→ **What you have to do**
Give back exactly the stretch of data below from the line holding "op=move; was=talerz (czarny);" through the line holding "op=recolor; was=łódka (szary);", both ends included, and leave the remaining lines out.

START Material for this exercise

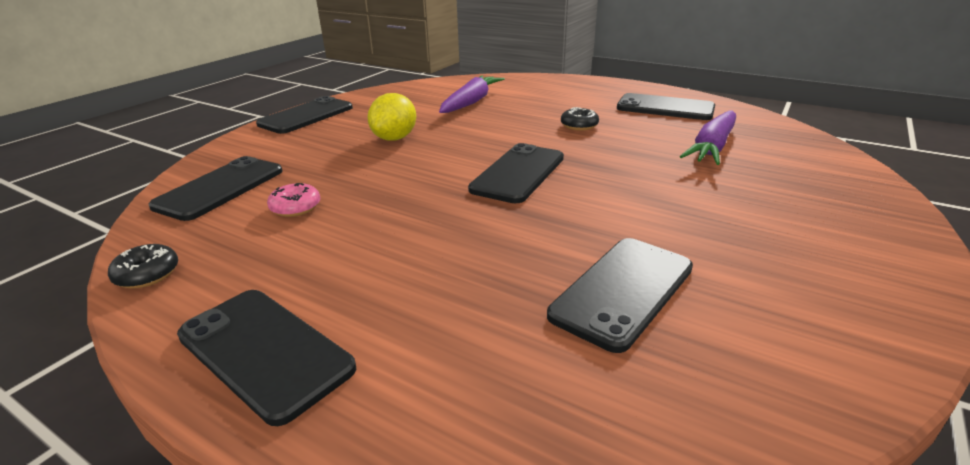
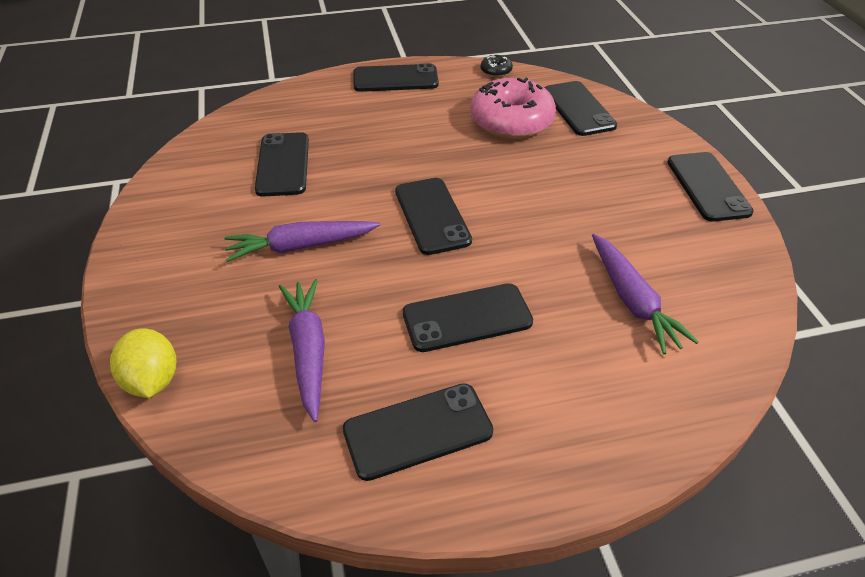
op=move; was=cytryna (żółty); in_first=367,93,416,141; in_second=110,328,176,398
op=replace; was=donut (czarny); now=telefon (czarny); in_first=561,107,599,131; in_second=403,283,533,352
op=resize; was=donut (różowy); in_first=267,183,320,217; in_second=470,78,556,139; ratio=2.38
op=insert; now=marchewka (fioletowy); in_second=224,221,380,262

END Material for this exercise
START Material for this exercise

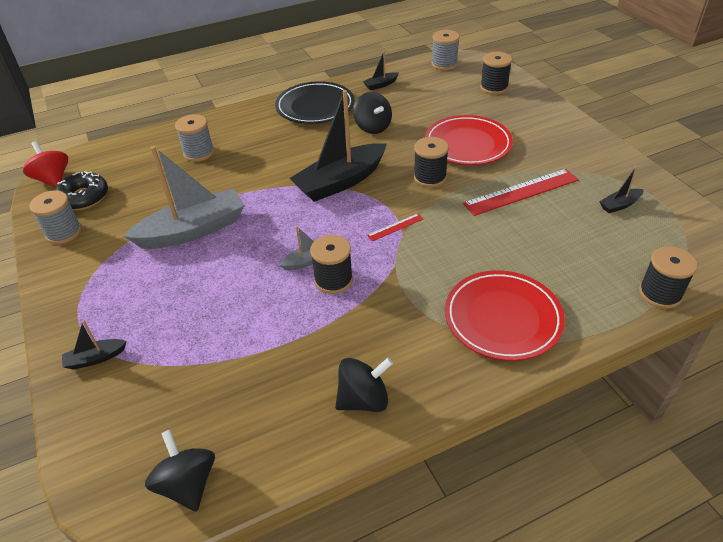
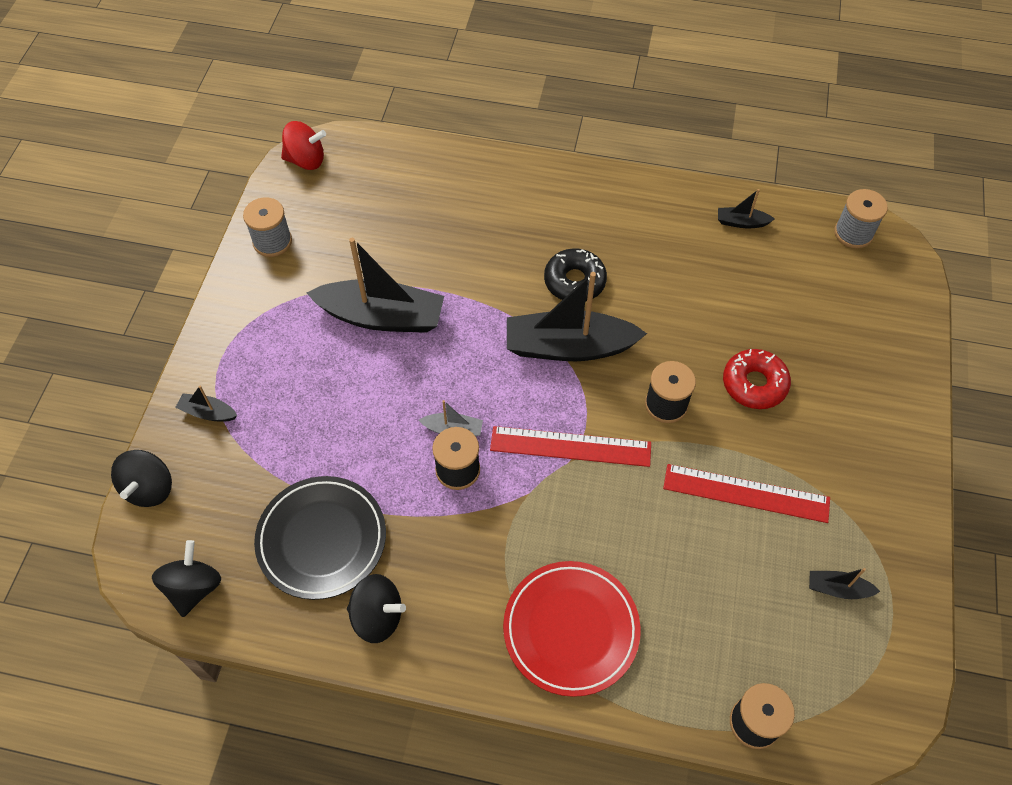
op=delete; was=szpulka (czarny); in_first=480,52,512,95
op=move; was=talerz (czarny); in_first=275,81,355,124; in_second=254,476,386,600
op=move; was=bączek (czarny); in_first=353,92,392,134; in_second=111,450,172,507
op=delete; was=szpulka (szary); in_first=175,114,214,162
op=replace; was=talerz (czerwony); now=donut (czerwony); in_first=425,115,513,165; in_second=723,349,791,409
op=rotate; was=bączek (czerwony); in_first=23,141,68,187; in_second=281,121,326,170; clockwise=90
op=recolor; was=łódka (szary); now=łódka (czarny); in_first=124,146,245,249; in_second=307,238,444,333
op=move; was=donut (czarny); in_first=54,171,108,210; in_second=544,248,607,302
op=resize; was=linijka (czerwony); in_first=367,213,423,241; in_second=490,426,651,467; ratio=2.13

END Material for this exercise

→ **Task answer**
op=move; was=talerz (czarny); in_first=275,81,355,124; in_second=254,476,386,600
op=move; was=bączek (czarny); in_first=353,92,392,134; in_second=111,450,172,507
op=delete; was=szpulka (szary); in_first=175,114,214,162
op=replace; was=talerz (czerwony); now=donut (czerwony); in_first=425,115,513,165; in_second=723,349,791,409
op=rotate; was=bączek (czerwony); in_first=23,141,68,187; in_second=281,121,326,170; clockwise=90
op=recolor; was=łódka (szary); now=łódka (czarny); in_first=124,146,245,249; in_second=307,238,444,333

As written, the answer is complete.